→ ASSIGNED TASK: Each line of the data must reappear exactly in your answer, with no images included.
Segment Start: EXERCISE INPUTS
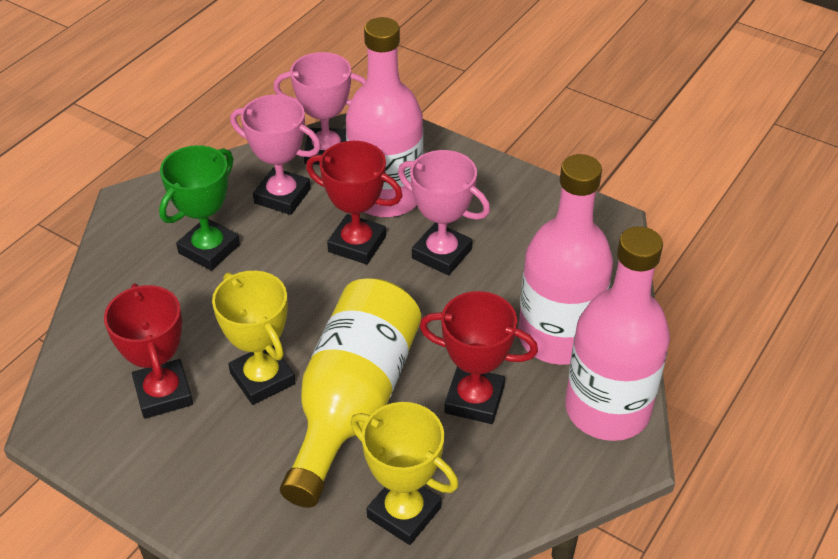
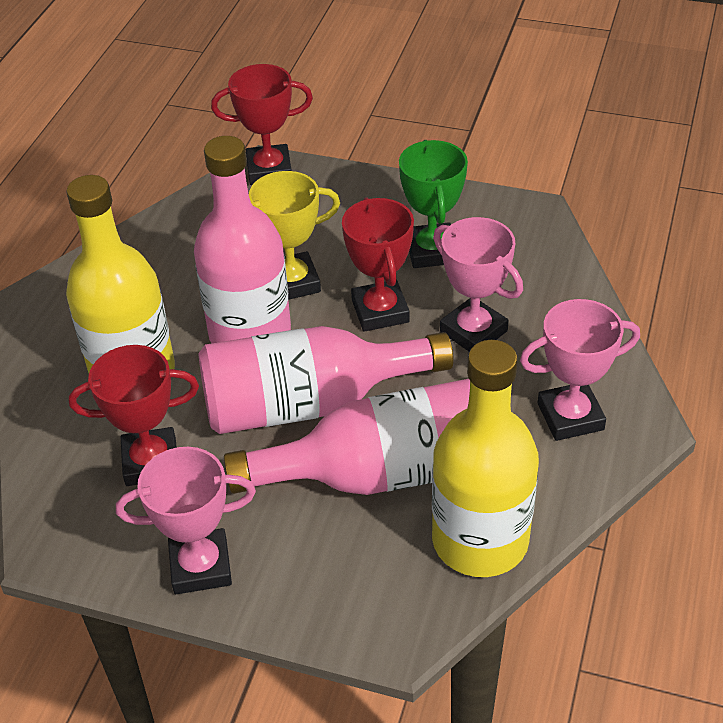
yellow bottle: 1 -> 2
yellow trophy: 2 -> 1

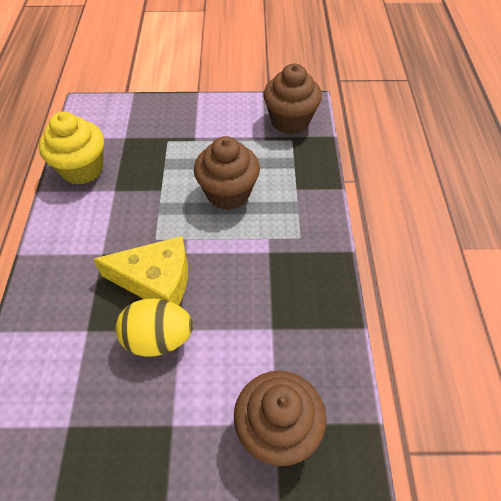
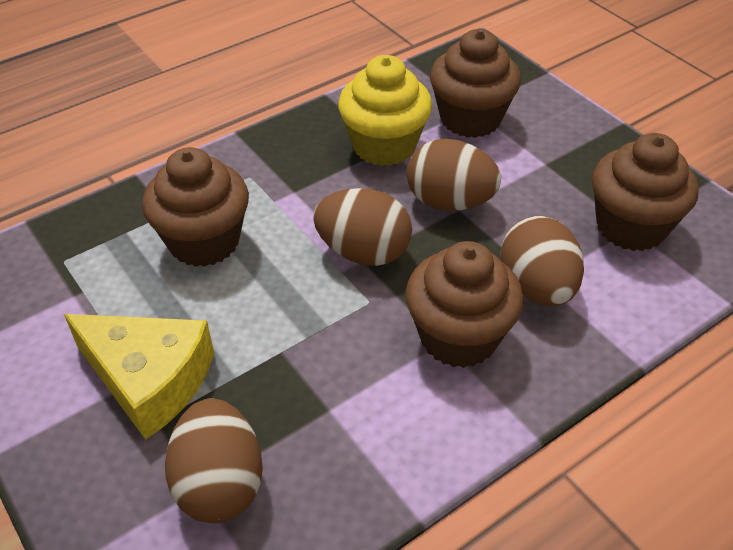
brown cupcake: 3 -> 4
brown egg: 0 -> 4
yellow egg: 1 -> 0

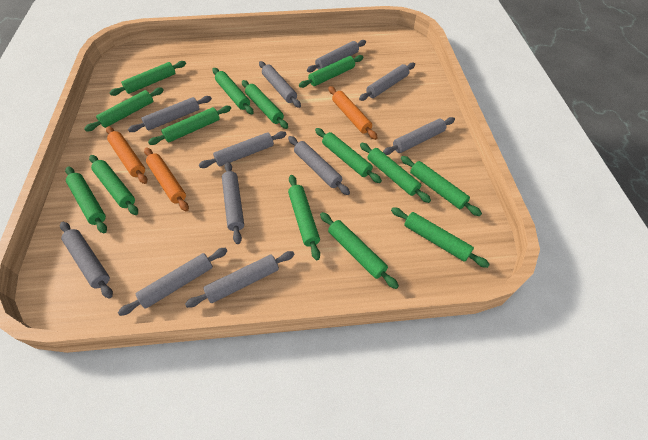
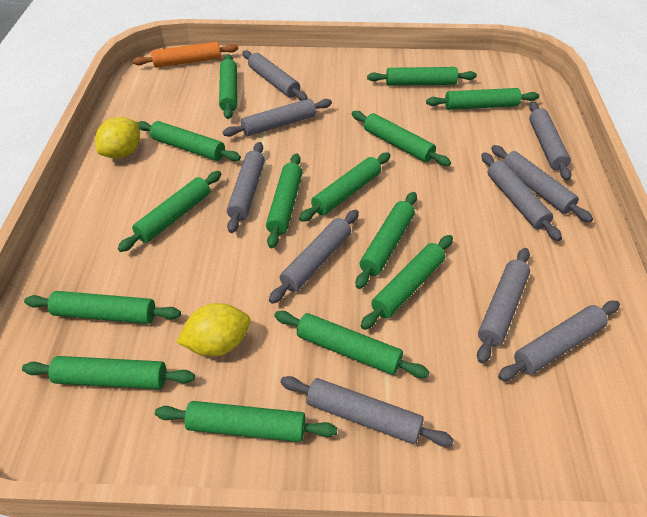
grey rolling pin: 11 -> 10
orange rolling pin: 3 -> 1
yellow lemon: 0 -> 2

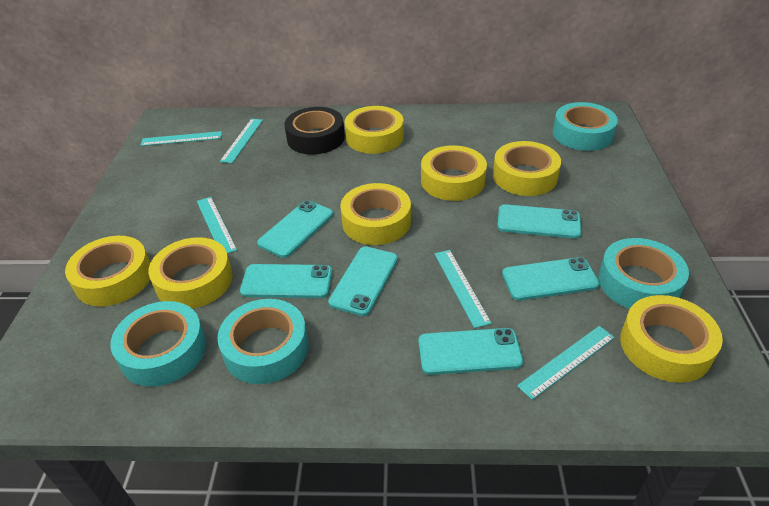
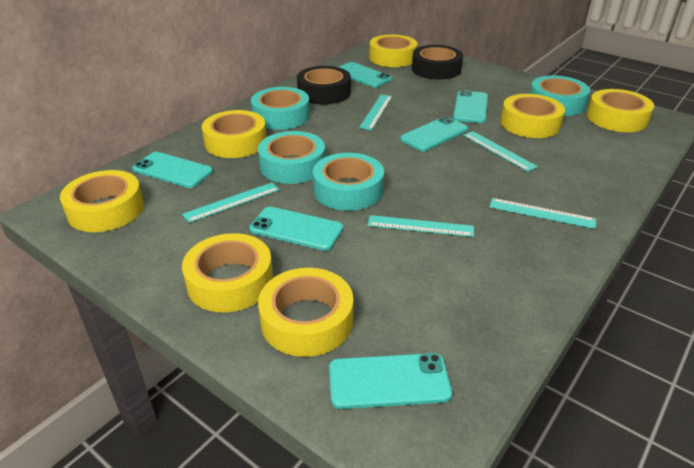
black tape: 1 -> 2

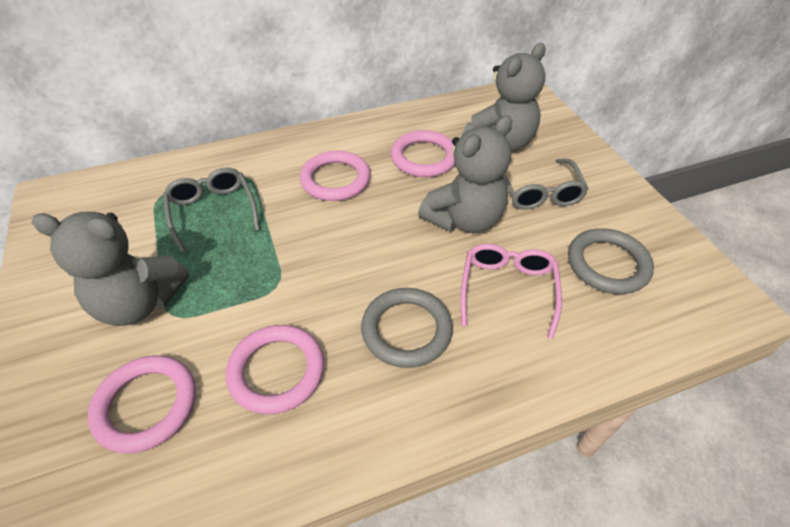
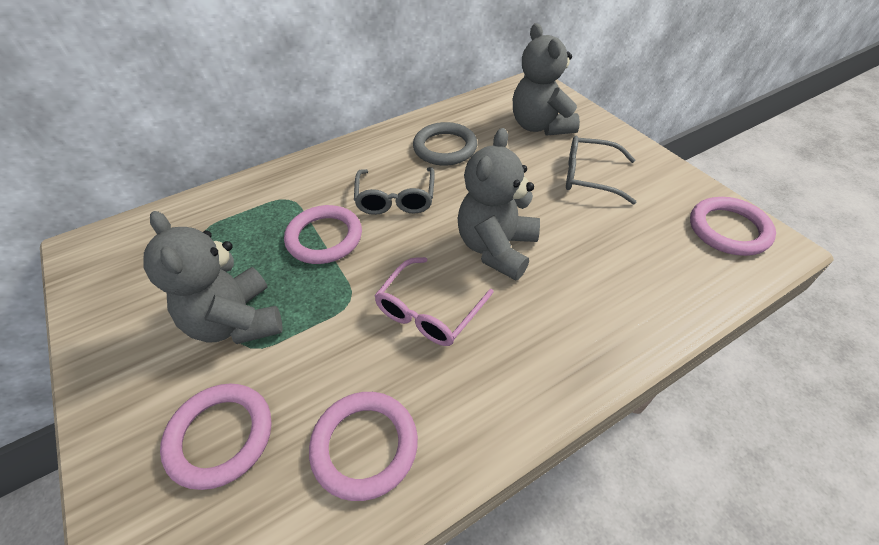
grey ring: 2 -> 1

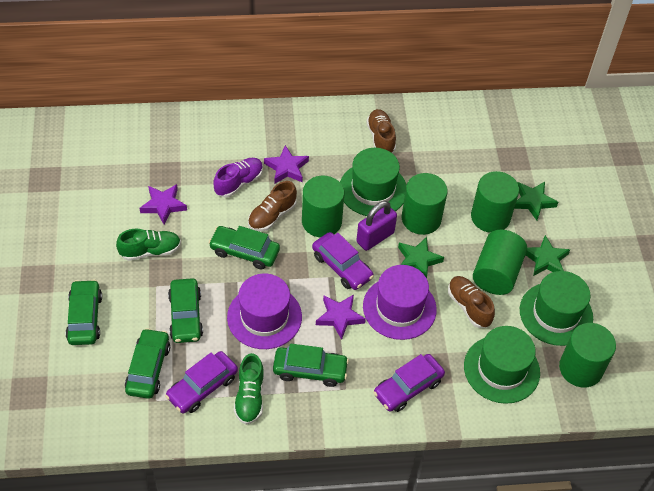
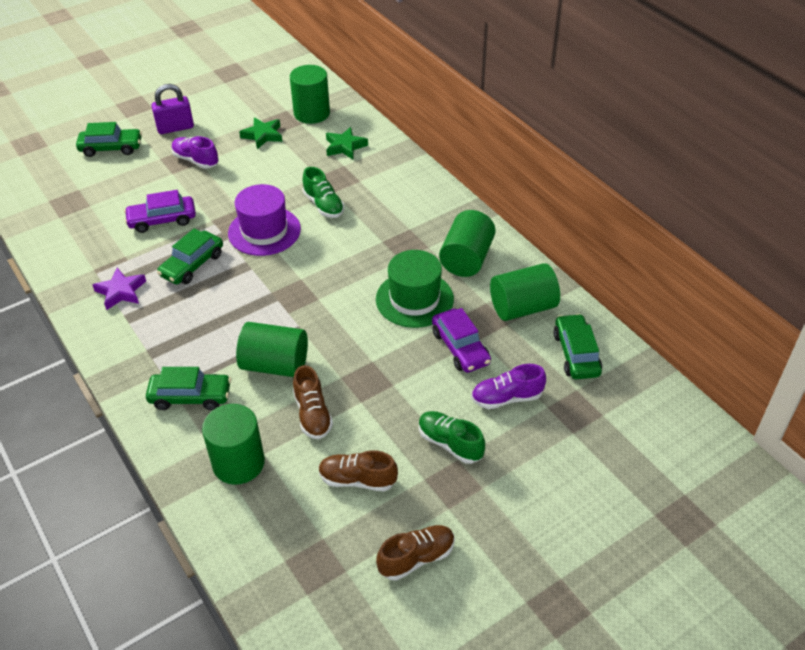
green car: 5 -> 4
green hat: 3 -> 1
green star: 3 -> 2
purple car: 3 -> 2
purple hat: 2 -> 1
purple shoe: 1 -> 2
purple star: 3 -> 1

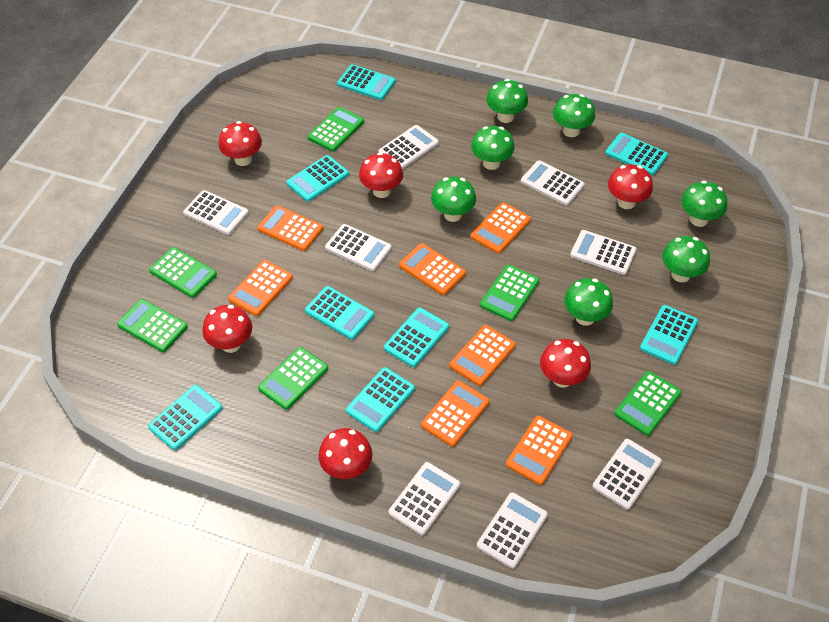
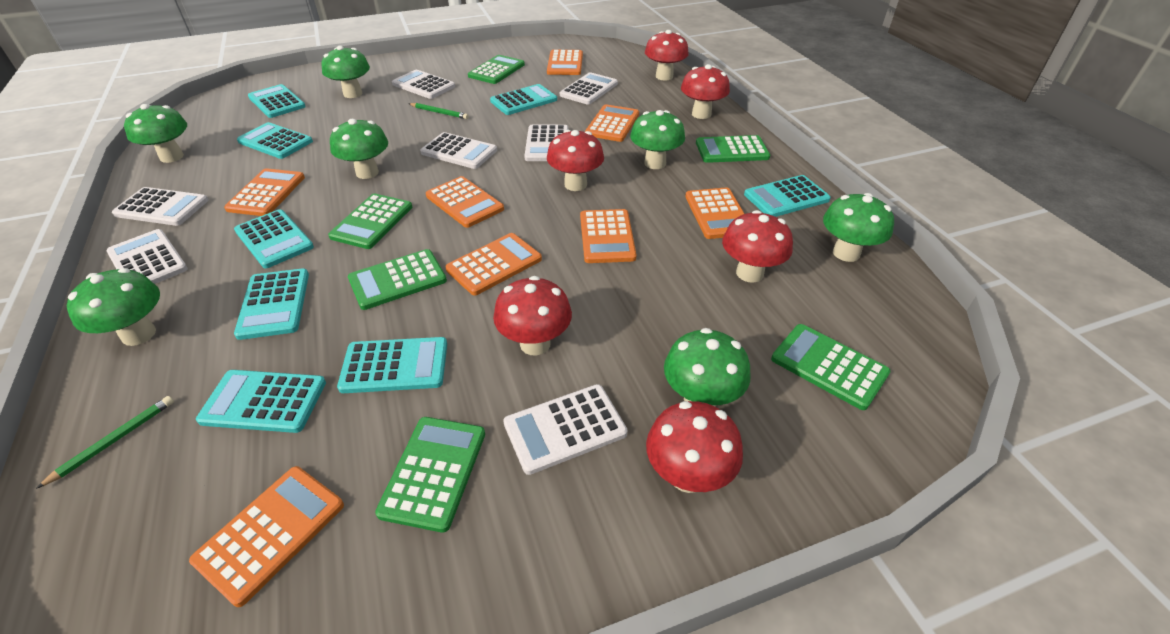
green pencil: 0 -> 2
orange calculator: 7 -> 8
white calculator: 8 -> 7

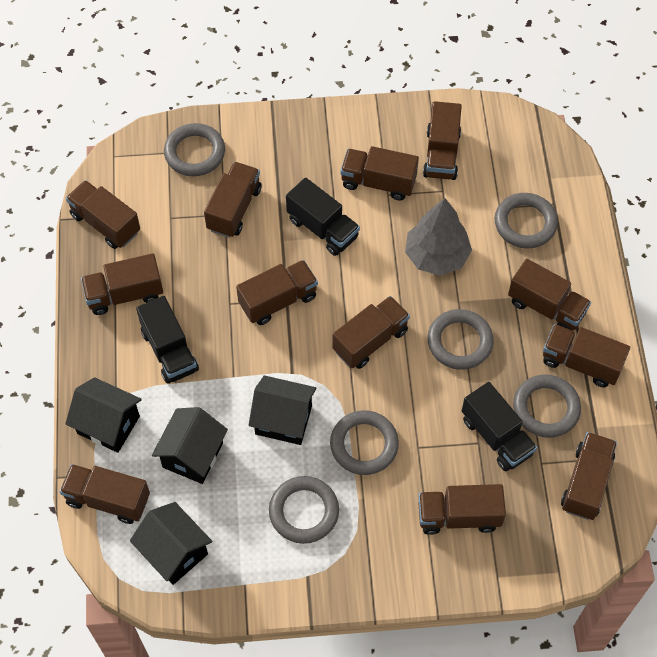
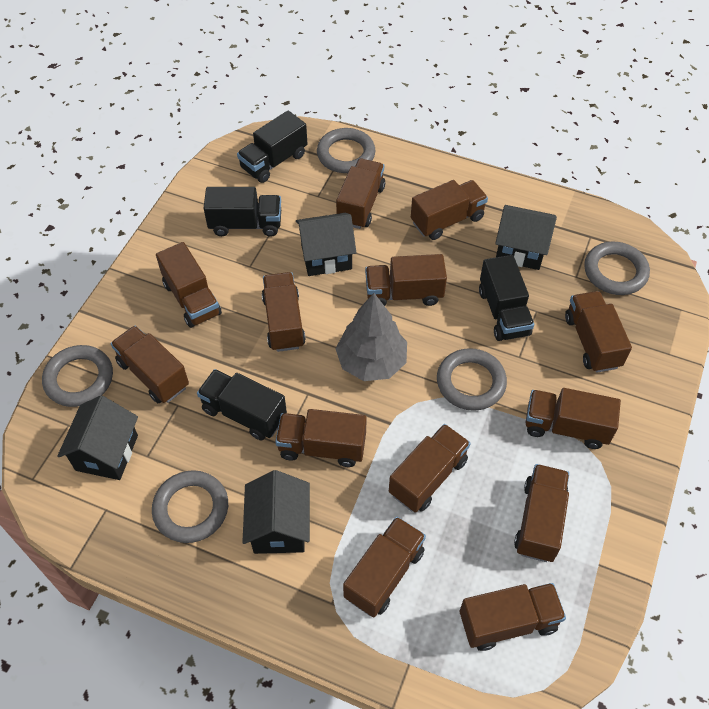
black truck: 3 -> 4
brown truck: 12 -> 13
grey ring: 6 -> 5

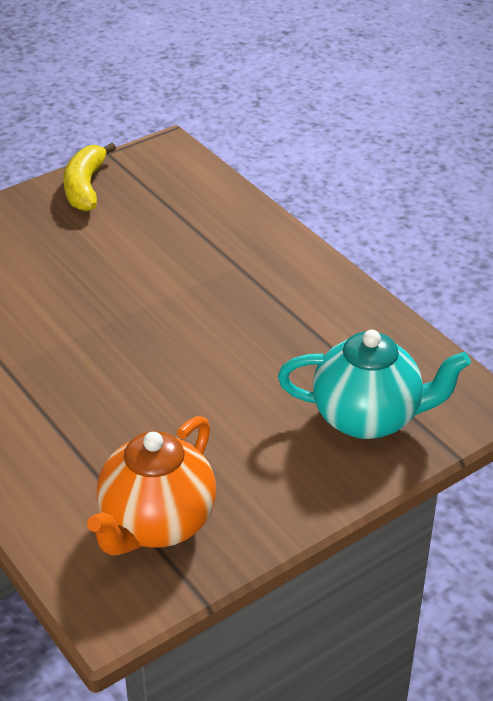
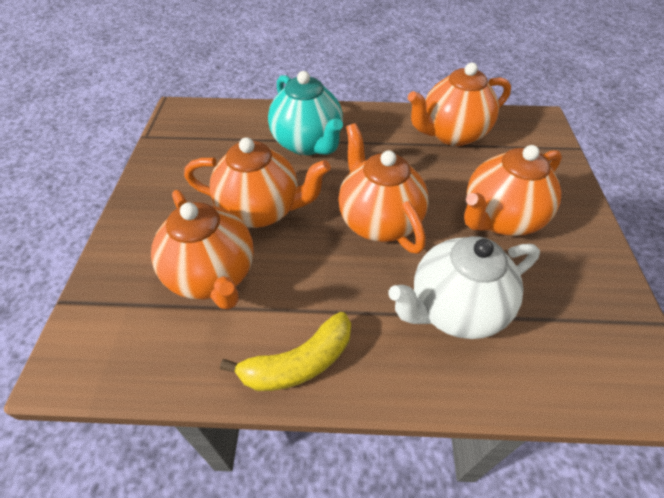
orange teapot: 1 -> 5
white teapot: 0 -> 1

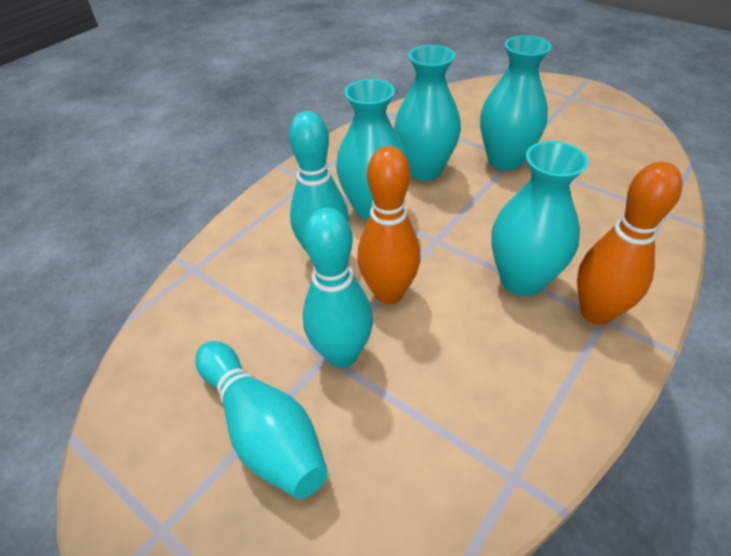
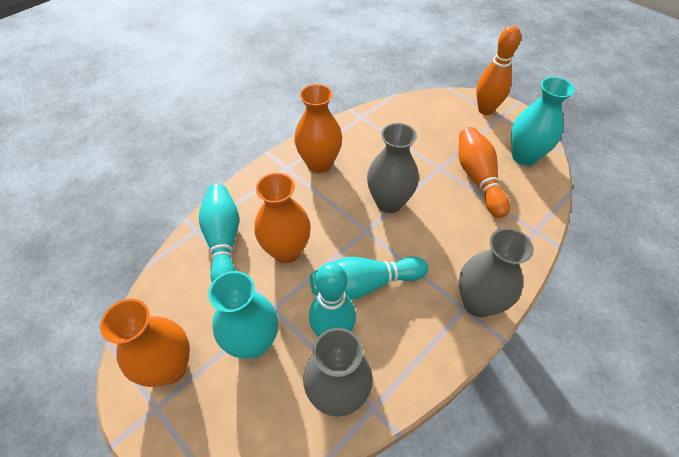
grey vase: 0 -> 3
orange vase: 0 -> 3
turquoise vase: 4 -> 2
Segment End: EXERCISE INPUTS
→ COMPLETED EXERCISE:
yellow bottle: 1 -> 2
yellow trophy: 2 -> 1

brown cupcake: 3 -> 4
brown egg: 0 -> 4
yellow egg: 1 -> 0

grey rolling pin: 11 -> 10
orange rolling pin: 3 -> 1
yellow lemon: 0 -> 2

black tape: 1 -> 2

grey ring: 2 -> 1

green car: 5 -> 4
green hat: 3 -> 1
green star: 3 -> 2
purple car: 3 -> 2
purple hat: 2 -> 1
purple shoe: 1 -> 2
purple star: 3 -> 1

green pencil: 0 -> 2
orange calculator: 7 -> 8
white calculator: 8 -> 7

black truck: 3 -> 4
brown truck: 12 -> 13
grey ring: 6 -> 5

orange teapot: 1 -> 5
white teapot: 0 -> 1

grey vase: 0 -> 3
orange vase: 0 -> 3
turquoise vase: 4 -> 2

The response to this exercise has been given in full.